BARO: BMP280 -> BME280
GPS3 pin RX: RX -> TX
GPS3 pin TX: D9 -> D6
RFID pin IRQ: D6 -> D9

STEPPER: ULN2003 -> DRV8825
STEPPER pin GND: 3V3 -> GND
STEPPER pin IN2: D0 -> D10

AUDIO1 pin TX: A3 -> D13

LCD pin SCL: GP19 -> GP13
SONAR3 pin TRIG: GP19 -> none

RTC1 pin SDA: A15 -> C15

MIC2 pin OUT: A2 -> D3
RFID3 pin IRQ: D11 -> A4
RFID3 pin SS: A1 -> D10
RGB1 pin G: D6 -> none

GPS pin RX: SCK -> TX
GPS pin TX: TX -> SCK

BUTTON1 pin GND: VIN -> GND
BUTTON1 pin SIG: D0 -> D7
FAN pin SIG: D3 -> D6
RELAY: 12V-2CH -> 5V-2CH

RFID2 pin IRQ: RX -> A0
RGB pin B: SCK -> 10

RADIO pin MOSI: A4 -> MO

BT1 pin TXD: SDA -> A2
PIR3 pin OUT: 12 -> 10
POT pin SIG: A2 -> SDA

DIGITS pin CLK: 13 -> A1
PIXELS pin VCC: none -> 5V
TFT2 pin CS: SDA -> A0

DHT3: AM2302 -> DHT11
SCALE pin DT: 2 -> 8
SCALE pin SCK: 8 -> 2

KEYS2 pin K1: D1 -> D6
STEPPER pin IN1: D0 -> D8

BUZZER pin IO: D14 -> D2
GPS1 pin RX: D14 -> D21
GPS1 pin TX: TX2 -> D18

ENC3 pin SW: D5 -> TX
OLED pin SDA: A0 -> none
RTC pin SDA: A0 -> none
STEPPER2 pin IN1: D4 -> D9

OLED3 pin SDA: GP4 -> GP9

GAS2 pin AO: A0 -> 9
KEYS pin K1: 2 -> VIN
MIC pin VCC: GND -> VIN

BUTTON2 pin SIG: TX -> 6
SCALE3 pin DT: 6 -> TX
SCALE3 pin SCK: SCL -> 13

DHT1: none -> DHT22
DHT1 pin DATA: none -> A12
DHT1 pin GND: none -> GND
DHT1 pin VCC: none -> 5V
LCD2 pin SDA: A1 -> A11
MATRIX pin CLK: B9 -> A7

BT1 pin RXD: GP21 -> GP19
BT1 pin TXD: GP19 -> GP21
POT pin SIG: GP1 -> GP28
*-*-*
→ WHAT IS EXPECTED:
Lines with "none" in the listing above: state how many there are, and nothing else.

→ RESPONSE TO THE EXERCISE:
9